Transcribe exactly the entries from the "tree (pink) <620,324>" line to the end, both included, minus pictures.
*-*-*
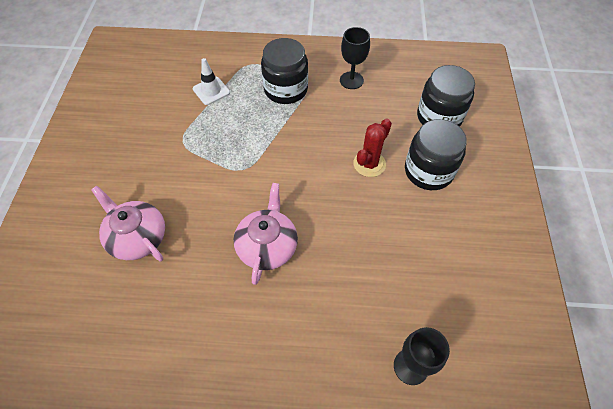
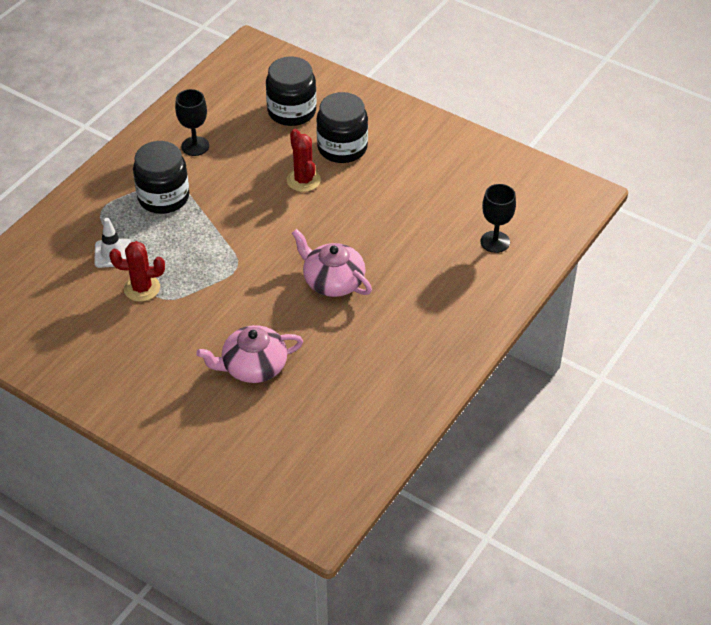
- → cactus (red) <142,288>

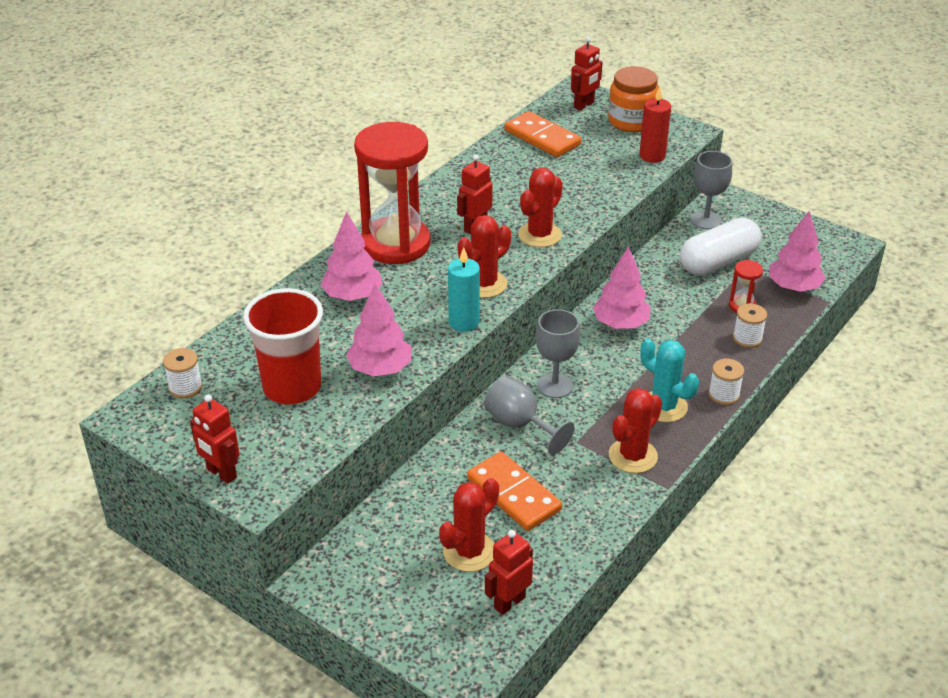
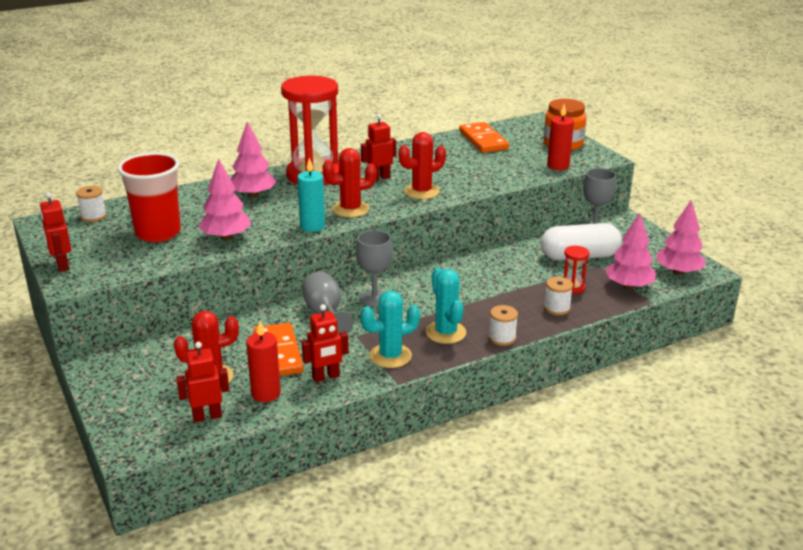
- → candle (red) <266,393>
robot (red) <584,105> → robot (red) <326,377>, moved
tree (pink) <620,324> → tree (pink) <678,272>, moved
cactus (red) <633,456> → cactus (turquoise) <390,356>

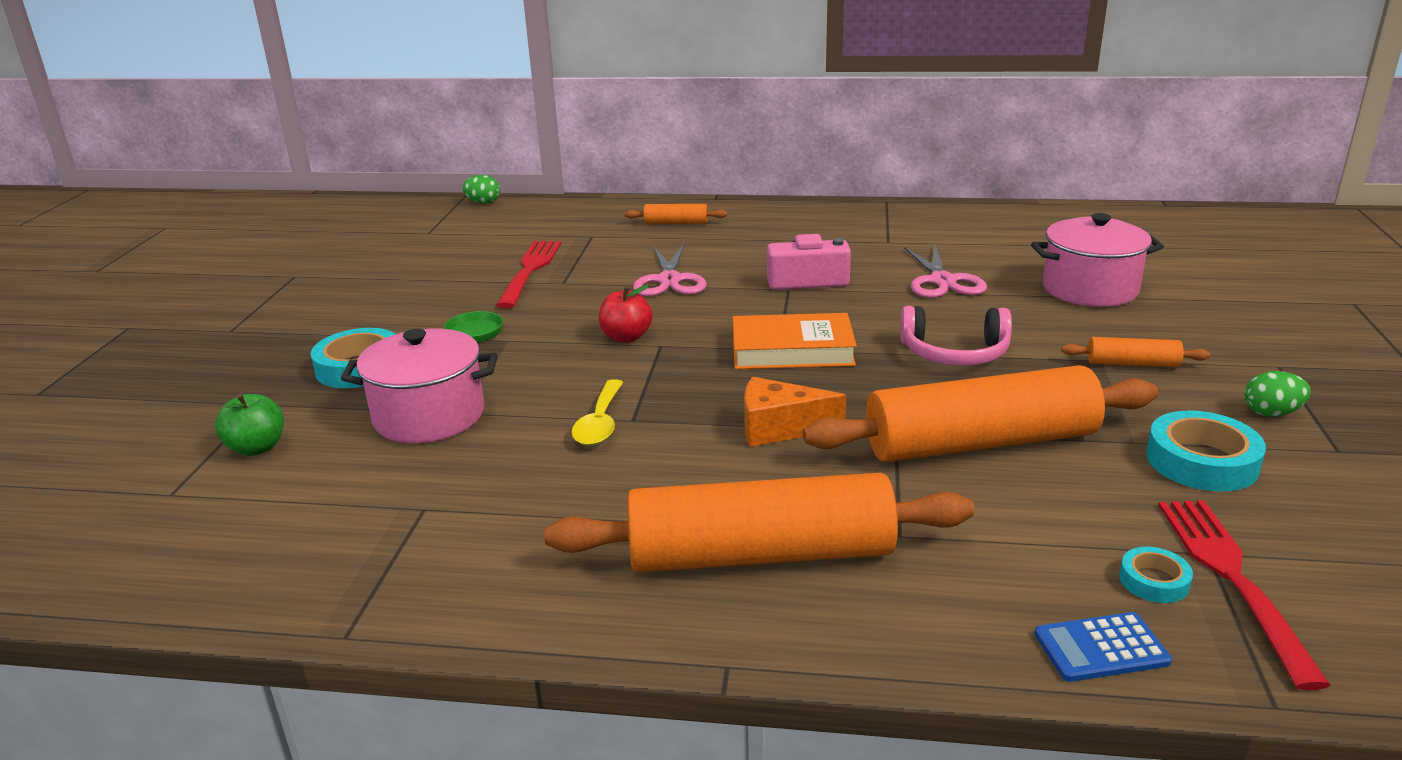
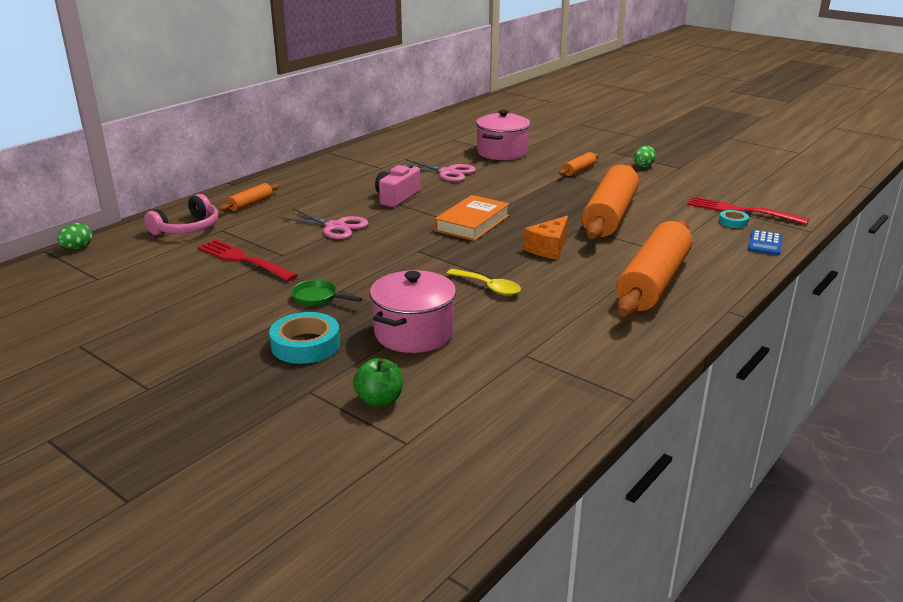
apple (red) <626,337> → -
tape (turquoise) <1201,461> → -
headphones (pink) <955,353> → headphones (pink) <188,228>, moved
*-*-*
(Reply to the task):
tree (pink) <620,324> → tree (pink) <678,272>, moved
cactus (red) <633,456> → cactus (turquoise) <390,356>

apple (red) <626,337> → -
tape (turquoise) <1201,461> → -
headphones (pink) <955,353> → headphones (pink) <188,228>, moved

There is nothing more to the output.